• [Aim]: Arrange the lines of the records below as a Markdown table with the columns "Number" and "Line", and leave out blank lines. Begin at the line that has "The matte beige building at center has a greater" and stop after the line that has "You are a landscape architect designing a new courtyard.".

• [Data records]:

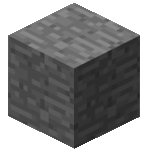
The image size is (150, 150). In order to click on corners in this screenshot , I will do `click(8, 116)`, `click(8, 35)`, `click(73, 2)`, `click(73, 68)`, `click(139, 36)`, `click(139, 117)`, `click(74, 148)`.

==

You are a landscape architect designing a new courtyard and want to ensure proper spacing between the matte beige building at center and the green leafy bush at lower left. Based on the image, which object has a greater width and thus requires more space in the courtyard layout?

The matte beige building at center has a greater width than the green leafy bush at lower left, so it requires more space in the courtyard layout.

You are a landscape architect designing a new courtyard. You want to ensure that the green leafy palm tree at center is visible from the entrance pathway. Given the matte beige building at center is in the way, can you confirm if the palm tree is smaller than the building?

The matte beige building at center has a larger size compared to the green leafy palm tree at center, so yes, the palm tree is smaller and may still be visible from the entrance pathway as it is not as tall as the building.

• [Exercise solution]:
| Number | Line |
|---|---|
| 1 | The matte beige building at center has a greater width than the green leafy bush at lower left, so it requires more space in the courtyard layout. |
| 2 | You are a landscape architect designing a new courtyard. You want to ensure that the green leafy palm tree at center is visible from the entrance pathway. Given the matte beige building at center is in the way, can you confirm if the palm tree is smaller than the building? |